Source material Start Marker

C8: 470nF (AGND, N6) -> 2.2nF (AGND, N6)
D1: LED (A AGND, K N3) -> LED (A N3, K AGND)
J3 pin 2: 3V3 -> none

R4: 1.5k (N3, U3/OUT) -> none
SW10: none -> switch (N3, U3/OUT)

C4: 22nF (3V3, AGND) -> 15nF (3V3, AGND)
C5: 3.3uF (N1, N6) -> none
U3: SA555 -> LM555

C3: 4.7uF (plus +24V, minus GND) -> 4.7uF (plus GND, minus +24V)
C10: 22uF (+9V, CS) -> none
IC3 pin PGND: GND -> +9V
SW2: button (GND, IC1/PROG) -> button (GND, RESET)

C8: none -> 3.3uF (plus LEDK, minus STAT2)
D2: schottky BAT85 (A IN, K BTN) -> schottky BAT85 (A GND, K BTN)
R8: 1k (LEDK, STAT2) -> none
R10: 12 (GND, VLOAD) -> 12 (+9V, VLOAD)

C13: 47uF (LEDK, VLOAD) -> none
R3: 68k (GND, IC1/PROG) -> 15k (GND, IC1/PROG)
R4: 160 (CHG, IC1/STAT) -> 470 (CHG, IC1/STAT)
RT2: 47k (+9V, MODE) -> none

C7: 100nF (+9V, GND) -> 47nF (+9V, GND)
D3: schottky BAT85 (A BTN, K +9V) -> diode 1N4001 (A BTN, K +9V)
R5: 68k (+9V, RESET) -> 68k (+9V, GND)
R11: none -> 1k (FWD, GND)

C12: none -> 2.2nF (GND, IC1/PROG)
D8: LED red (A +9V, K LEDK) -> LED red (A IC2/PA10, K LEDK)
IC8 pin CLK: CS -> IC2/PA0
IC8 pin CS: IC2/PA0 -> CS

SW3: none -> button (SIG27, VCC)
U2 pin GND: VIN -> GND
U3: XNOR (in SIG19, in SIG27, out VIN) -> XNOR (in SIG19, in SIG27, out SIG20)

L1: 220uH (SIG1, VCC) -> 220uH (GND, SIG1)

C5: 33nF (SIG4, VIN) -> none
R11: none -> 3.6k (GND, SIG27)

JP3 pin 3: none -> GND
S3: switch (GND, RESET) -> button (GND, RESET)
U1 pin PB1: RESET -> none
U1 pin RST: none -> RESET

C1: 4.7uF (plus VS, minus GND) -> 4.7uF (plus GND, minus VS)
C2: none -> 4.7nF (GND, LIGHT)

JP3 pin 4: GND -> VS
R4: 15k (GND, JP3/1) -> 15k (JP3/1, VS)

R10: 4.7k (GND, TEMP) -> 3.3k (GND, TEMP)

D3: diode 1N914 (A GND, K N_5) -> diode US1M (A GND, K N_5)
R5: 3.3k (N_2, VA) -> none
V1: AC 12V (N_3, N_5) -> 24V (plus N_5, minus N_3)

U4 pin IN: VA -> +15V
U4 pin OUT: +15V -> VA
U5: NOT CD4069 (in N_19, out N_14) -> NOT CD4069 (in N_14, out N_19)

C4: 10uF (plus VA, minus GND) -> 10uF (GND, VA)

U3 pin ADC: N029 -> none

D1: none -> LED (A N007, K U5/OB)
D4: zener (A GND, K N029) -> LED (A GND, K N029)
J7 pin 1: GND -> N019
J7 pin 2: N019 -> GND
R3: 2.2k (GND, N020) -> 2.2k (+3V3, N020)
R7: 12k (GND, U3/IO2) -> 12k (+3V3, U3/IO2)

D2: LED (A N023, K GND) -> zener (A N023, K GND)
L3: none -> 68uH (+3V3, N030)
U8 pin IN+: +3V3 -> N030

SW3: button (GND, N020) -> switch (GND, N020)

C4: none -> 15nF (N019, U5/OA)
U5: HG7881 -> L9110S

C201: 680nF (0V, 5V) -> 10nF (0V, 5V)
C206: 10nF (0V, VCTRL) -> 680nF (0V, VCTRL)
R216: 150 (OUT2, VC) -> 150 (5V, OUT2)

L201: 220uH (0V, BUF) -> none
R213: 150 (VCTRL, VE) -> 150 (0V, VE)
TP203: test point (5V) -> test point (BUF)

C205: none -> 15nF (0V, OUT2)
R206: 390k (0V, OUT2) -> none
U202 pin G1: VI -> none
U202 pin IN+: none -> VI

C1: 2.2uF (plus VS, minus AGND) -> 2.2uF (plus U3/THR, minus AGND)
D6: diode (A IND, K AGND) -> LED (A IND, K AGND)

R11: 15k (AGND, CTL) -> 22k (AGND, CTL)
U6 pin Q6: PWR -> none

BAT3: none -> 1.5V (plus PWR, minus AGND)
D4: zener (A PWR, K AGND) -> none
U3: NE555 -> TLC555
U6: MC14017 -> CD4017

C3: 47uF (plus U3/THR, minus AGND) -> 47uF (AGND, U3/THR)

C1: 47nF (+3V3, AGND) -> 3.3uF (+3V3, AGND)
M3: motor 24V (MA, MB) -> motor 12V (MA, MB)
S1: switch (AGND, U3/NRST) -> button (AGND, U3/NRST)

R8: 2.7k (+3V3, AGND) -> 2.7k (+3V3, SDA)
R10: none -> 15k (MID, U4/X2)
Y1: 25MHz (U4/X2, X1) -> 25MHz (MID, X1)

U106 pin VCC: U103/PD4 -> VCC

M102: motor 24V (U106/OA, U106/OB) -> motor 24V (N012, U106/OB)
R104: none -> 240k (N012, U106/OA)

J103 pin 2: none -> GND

Source material End Marker

__Work task__
Give the number of lines in the data above that include the word "diode", with no other words.

__Result for this task__
3